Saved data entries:
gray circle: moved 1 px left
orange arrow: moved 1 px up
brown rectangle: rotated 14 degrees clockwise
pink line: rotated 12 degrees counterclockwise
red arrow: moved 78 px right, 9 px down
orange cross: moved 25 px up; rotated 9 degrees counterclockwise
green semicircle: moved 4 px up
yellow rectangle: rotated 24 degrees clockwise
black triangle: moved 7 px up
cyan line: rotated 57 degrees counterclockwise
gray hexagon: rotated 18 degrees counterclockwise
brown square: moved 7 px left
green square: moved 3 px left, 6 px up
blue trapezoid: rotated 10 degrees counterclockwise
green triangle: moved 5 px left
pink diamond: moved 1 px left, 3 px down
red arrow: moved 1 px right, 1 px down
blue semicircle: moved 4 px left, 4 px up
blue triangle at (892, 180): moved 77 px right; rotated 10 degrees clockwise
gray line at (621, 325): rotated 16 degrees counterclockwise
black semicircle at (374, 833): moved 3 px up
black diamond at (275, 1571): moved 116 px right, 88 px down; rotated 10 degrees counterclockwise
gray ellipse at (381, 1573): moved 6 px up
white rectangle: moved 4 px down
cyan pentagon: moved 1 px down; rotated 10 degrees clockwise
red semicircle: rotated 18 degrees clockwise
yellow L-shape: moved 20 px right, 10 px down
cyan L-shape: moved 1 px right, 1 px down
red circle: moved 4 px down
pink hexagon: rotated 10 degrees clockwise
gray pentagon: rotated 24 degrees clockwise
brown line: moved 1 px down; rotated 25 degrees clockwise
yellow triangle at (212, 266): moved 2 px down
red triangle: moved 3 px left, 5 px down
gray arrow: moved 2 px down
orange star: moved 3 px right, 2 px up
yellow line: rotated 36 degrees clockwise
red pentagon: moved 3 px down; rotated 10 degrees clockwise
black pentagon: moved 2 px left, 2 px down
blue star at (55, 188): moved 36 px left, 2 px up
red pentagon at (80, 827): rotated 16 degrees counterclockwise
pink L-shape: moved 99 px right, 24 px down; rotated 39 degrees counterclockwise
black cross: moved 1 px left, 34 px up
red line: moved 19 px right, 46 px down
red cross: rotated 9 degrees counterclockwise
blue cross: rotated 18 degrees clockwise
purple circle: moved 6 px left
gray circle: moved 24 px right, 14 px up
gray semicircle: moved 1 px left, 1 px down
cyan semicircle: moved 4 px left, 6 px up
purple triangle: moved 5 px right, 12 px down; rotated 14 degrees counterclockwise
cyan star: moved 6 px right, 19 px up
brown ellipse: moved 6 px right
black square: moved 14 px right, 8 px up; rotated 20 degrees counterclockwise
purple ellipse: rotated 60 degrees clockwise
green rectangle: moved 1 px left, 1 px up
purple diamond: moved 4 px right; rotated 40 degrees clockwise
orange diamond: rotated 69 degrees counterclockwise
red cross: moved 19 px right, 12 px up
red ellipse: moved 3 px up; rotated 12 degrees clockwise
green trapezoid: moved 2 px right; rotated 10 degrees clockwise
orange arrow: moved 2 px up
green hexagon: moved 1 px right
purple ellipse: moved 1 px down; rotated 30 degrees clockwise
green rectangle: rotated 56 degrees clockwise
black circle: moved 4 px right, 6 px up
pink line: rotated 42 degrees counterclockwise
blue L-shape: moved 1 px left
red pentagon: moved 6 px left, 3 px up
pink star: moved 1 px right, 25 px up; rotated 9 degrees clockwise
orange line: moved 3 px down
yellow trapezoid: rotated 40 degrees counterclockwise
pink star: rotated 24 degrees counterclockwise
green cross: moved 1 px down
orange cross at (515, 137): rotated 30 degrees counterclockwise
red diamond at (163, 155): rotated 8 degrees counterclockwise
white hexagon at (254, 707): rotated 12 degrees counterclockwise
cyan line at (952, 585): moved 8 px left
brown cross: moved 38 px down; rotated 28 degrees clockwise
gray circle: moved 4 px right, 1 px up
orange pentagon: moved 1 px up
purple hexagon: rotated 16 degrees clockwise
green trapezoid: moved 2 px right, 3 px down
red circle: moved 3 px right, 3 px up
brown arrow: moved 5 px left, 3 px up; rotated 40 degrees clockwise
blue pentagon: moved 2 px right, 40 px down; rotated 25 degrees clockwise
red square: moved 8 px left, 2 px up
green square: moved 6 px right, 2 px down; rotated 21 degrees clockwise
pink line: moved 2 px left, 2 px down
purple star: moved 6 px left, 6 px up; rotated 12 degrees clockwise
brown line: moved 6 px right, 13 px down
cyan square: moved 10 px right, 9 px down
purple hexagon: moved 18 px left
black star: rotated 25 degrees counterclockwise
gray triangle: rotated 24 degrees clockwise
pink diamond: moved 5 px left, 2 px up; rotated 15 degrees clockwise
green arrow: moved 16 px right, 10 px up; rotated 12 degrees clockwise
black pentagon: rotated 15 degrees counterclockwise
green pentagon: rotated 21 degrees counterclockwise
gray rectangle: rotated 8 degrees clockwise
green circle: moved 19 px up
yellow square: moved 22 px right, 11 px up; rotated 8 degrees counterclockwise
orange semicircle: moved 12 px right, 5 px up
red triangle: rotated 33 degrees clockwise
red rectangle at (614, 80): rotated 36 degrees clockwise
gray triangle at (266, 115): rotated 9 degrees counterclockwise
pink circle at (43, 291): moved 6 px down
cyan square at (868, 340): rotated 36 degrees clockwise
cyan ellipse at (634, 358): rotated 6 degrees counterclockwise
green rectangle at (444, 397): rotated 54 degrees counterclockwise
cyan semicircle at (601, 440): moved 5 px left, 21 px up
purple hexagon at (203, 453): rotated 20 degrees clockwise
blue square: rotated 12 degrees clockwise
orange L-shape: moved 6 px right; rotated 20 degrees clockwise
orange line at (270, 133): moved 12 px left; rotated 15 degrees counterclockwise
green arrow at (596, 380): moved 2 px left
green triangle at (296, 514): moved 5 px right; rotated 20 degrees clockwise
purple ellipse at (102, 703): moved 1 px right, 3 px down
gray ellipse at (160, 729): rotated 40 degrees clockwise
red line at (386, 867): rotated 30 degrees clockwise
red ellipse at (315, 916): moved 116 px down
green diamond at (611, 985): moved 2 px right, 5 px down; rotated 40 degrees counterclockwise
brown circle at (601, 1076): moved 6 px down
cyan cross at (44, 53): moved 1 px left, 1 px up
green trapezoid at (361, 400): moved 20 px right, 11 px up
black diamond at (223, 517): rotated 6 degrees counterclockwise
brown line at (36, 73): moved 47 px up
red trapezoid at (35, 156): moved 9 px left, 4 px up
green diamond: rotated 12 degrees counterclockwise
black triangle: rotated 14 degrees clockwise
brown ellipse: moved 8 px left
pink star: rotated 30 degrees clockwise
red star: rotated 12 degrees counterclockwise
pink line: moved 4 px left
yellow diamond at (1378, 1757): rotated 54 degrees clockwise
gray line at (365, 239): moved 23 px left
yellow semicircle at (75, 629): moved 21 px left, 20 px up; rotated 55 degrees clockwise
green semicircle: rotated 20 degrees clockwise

INSTRUCTIONS TO FOLLOW: Copy out the lines above word for word, without changing anything.

SOLUTION TO THE EXERCISE:
gray circle: moved 1 px left
orange arrow: moved 1 px up
brown rectangle: rotated 14 degrees clockwise
pink line: rotated 12 degrees counterclockwise
red arrow: moved 78 px right, 9 px down
orange cross: moved 25 px up; rotated 9 degrees counterclockwise
green semicircle: moved 4 px up
yellow rectangle: rotated 24 degrees clockwise
black triangle: moved 7 px up
cyan line: rotated 57 degrees counterclockwise
gray hexagon: rotated 18 degrees counterclockwise
brown square: moved 7 px left
green square: moved 3 px left, 6 px up
blue trapezoid: rotated 10 degrees counterclockwise
green triangle: moved 5 px left
pink diamond: moved 1 px left, 3 px down
red arrow: moved 1 px right, 1 px down
blue semicircle: moved 4 px left, 4 px up
blue triangle at (892, 180): moved 77 px right; rotated 10 degrees clockwise
gray line at (621, 325): rotated 16 degrees counterclockwise
black semicircle at (374, 833): moved 3 px up
black diamond at (275, 1571): moved 116 px right, 88 px down; rotated 10 degrees counterclockwise
gray ellipse at (381, 1573): moved 6 px up
white rectangle: moved 4 px down
cyan pentagon: moved 1 px down; rotated 10 degrees clockwise
red semicircle: rotated 18 degrees clockwise
yellow L-shape: moved 20 px right, 10 px down
cyan L-shape: moved 1 px right, 1 px down
red circle: moved 4 px down
pink hexagon: rotated 10 degrees clockwise
gray pentagon: rotated 24 degrees clockwise
brown line: moved 1 px down; rotated 25 degrees clockwise
yellow triangle at (212, 266): moved 2 px down
red triangle: moved 3 px left, 5 px down
gray arrow: moved 2 px down
orange star: moved 3 px right, 2 px up
yellow line: rotated 36 degrees clockwise
red pentagon: moved 3 px down; rotated 10 degrees clockwise
black pentagon: moved 2 px left, 2 px down
blue star at (55, 188): moved 36 px left, 2 px up
red pentagon at (80, 827): rotated 16 degrees counterclockwise
pink L-shape: moved 99 px right, 24 px down; rotated 39 degrees counterclockwise
black cross: moved 1 px left, 34 px up
red line: moved 19 px right, 46 px down
red cross: rotated 9 degrees counterclockwise
blue cross: rotated 18 degrees clockwise
purple circle: moved 6 px left
gray circle: moved 24 px right, 14 px up
gray semicircle: moved 1 px left, 1 px down
cyan semicircle: moved 4 px left, 6 px up
purple triangle: moved 5 px right, 12 px down; rotated 14 degrees counterclockwise
cyan star: moved 6 px right, 19 px up
brown ellipse: moved 6 px right
black square: moved 14 px right, 8 px up; rotated 20 degrees counterclockwise
purple ellipse: rotated 60 degrees clockwise
green rectangle: moved 1 px left, 1 px up
purple diamond: moved 4 px right; rotated 40 degrees clockwise
orange diamond: rotated 69 degrees counterclockwise
red cross: moved 19 px right, 12 px up
red ellipse: moved 3 px up; rotated 12 degrees clockwise
green trapezoid: moved 2 px right; rotated 10 degrees clockwise
orange arrow: moved 2 px up
green hexagon: moved 1 px right
purple ellipse: moved 1 px down; rotated 30 degrees clockwise
green rectangle: rotated 56 degrees clockwise
black circle: moved 4 px right, 6 px up
pink line: rotated 42 degrees counterclockwise
blue L-shape: moved 1 px left
red pentagon: moved 6 px left, 3 px up
pink star: moved 1 px right, 25 px up; rotated 9 degrees clockwise
orange line: moved 3 px down
yellow trapezoid: rotated 40 degrees counterclockwise
pink star: rotated 24 degrees counterclockwise
green cross: moved 1 px down
orange cross at (515, 137): rotated 30 degrees counterclockwise
red diamond at (163, 155): rotated 8 degrees counterclockwise
white hexagon at (254, 707): rotated 12 degrees counterclockwise
cyan line at (952, 585): moved 8 px left
brown cross: moved 38 px down; rotated 28 degrees clockwise
gray circle: moved 4 px right, 1 px up
orange pentagon: moved 1 px up
purple hexagon: rotated 16 degrees clockwise
green trapezoid: moved 2 px right, 3 px down
red circle: moved 3 px right, 3 px up
brown arrow: moved 5 px left, 3 px up; rotated 40 degrees clockwise
blue pentagon: moved 2 px right, 40 px down; rotated 25 degrees clockwise
red square: moved 8 px left, 2 px up
green square: moved 6 px right, 2 px down; rotated 21 degrees clockwise
pink line: moved 2 px left, 2 px down
purple star: moved 6 px left, 6 px up; rotated 12 degrees clockwise
brown line: moved 6 px right, 13 px down
cyan square: moved 10 px right, 9 px down
purple hexagon: moved 18 px left
black star: rotated 25 degrees counterclockwise
gray triangle: rotated 24 degrees clockwise
pink diamond: moved 5 px left, 2 px up; rotated 15 degrees clockwise
green arrow: moved 16 px right, 10 px up; rotated 12 degrees clockwise
black pentagon: rotated 15 degrees counterclockwise
green pentagon: rotated 21 degrees counterclockwise
gray rectangle: rotated 8 degrees clockwise
green circle: moved 19 px up
yellow square: moved 22 px right, 11 px up; rotated 8 degrees counterclockwise
orange semicircle: moved 12 px right, 5 px up
red triangle: rotated 33 degrees clockwise
red rectangle at (614, 80): rotated 36 degrees clockwise
gray triangle at (266, 115): rotated 9 degrees counterclockwise
pink circle at (43, 291): moved 6 px down
cyan square at (868, 340): rotated 36 degrees clockwise
cyan ellipse at (634, 358): rotated 6 degrees counterclockwise
green rectangle at (444, 397): rotated 54 degrees counterclockwise
cyan semicircle at (601, 440): moved 5 px left, 21 px up
purple hexagon at (203, 453): rotated 20 degrees clockwise
blue square: rotated 12 degrees clockwise
orange L-shape: moved 6 px right; rotated 20 degrees clockwise
orange line at (270, 133): moved 12 px left; rotated 15 degrees counterclockwise
green arrow at (596, 380): moved 2 px left
green triangle at (296, 514): moved 5 px right; rotated 20 degrees clockwise
purple ellipse at (102, 703): moved 1 px right, 3 px down
gray ellipse at (160, 729): rotated 40 degrees clockwise
red line at (386, 867): rotated 30 degrees clockwise
red ellipse at (315, 916): moved 116 px down
green diamond at (611, 985): moved 2 px right, 5 px down; rotated 40 degrees counterclockwise
brown circle at (601, 1076): moved 6 px down
cyan cross at (44, 53): moved 1 px left, 1 px up
green trapezoid at (361, 400): moved 20 px right, 11 px up
black diamond at (223, 517): rotated 6 degrees counterclockwise
brown line at (36, 73): moved 47 px up
red trapezoid at (35, 156): moved 9 px left, 4 px up
green diamond: rotated 12 degrees counterclockwise
black triangle: rotated 14 degrees clockwise
brown ellipse: moved 8 px left
pink star: rotated 30 degrees clockwise
red star: rotated 12 degrees counterclockwise
pink line: moved 4 px left
yellow diamond at (1378, 1757): rotated 54 degrees clockwise
gray line at (365, 239): moved 23 px left
yellow semicircle at (75, 629): moved 21 px left, 20 px up; rotated 55 degrees clockwise
green semicircle: rotated 20 degrees clockwise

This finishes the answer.